**Excerpted records**
- Opening Delimiter -

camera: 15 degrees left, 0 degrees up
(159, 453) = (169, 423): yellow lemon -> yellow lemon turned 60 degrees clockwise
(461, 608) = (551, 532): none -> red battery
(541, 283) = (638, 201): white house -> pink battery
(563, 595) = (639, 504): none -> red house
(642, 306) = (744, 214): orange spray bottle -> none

- Closing Delimiter -
- Opening Delimiter -

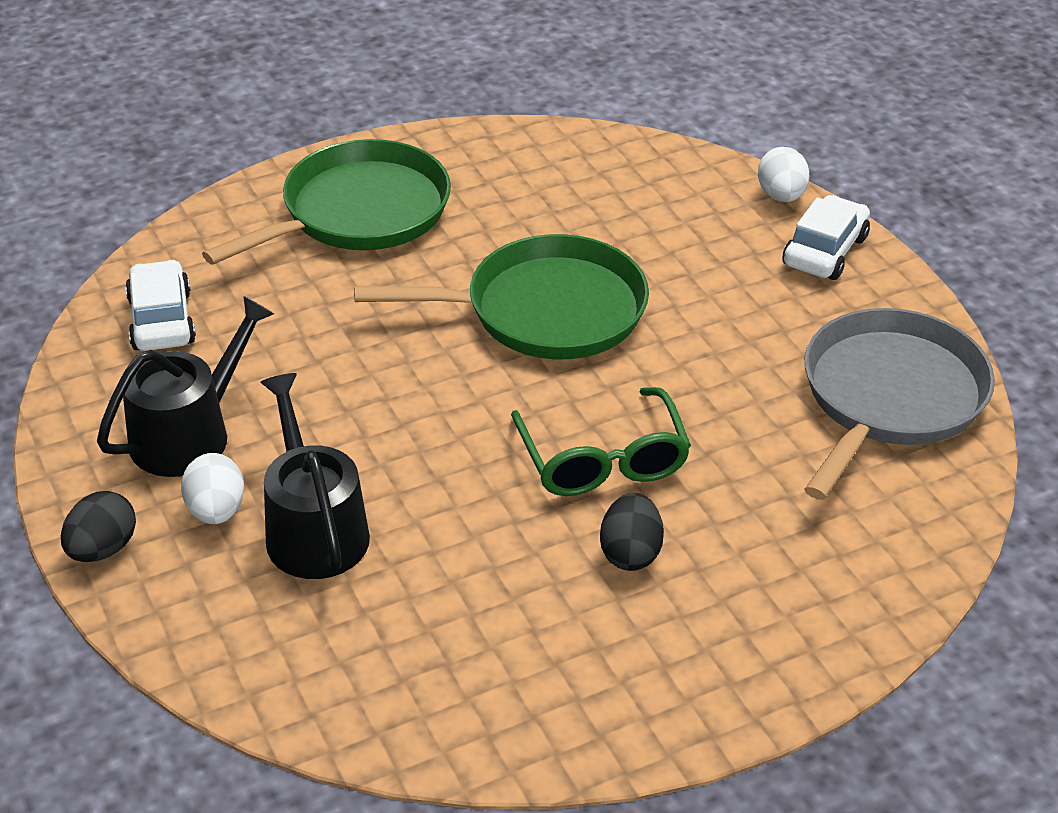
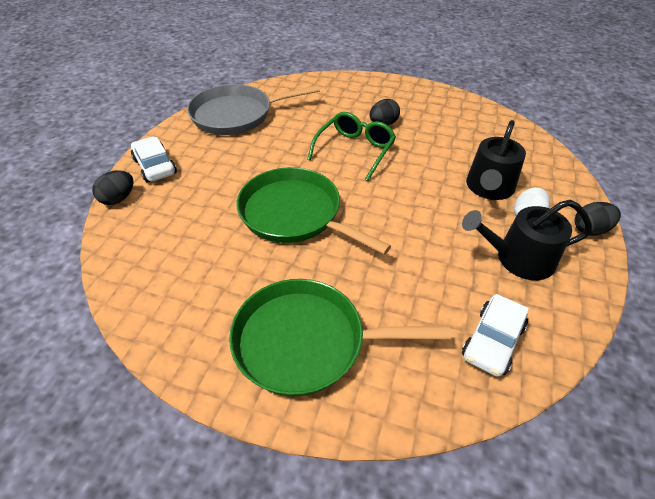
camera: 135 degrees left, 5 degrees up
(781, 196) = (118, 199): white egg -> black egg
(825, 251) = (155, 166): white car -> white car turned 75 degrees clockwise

- Closing Delimiter -
- Opening Delimiter -

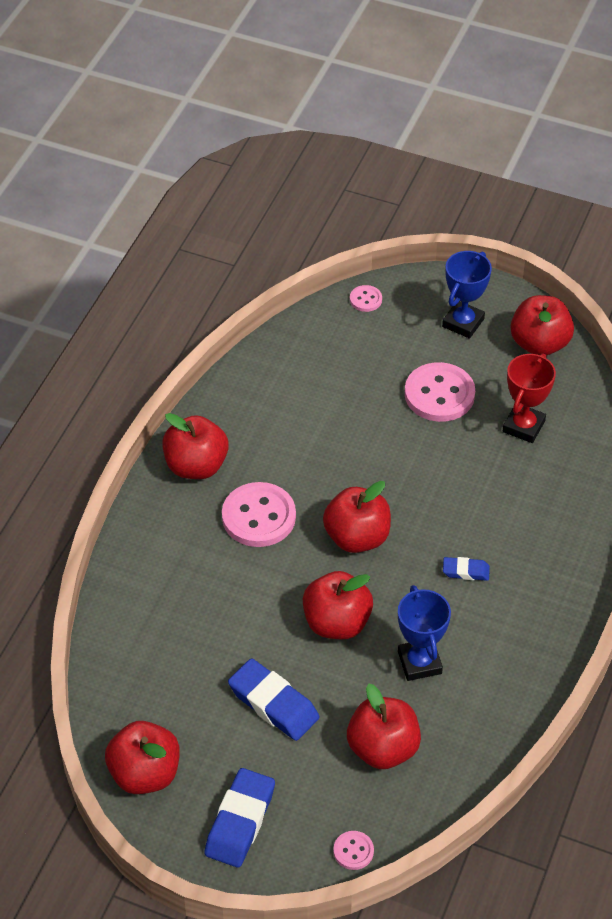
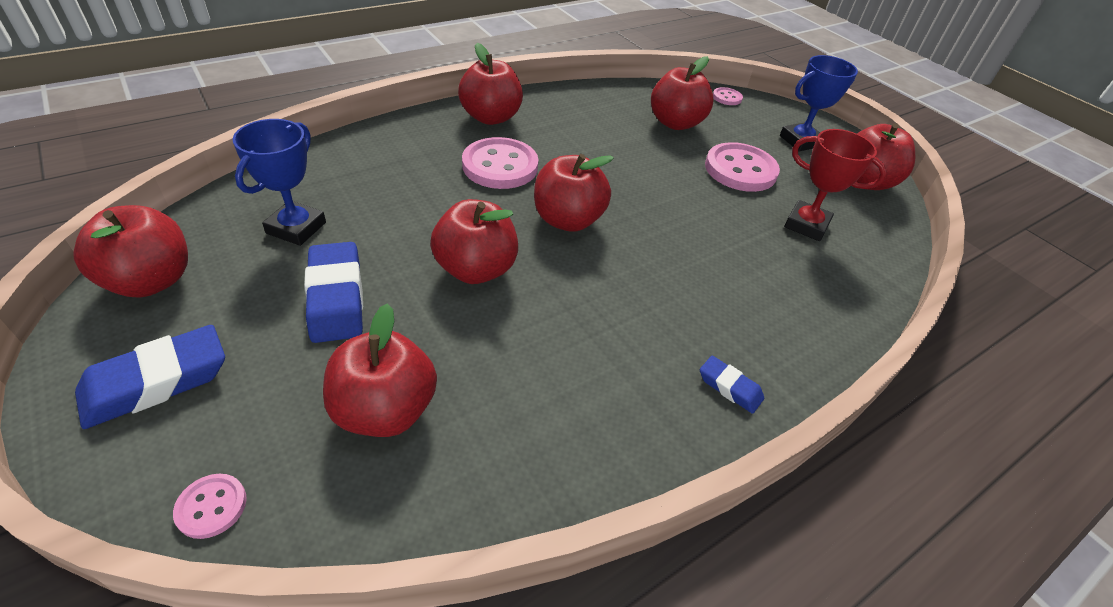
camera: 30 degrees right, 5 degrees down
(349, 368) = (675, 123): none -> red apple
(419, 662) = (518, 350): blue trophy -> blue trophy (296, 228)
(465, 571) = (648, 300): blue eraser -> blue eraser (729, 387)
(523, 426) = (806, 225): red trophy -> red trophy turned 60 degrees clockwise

- Closing Delimiter -

**Task requirements**
Transcribe the records above from the line holding "camera: 135 degrees left, 5 degrees up" down to the line holding "(825, 251) = (155, 166): white", inclusive, without adding anything.

**Exercise solution**
camera: 135 degrees left, 5 degrees up
(781, 196) = (118, 199): white egg -> black egg
(825, 251) = (155, 166): white car -> white car turned 75 degrees clockwise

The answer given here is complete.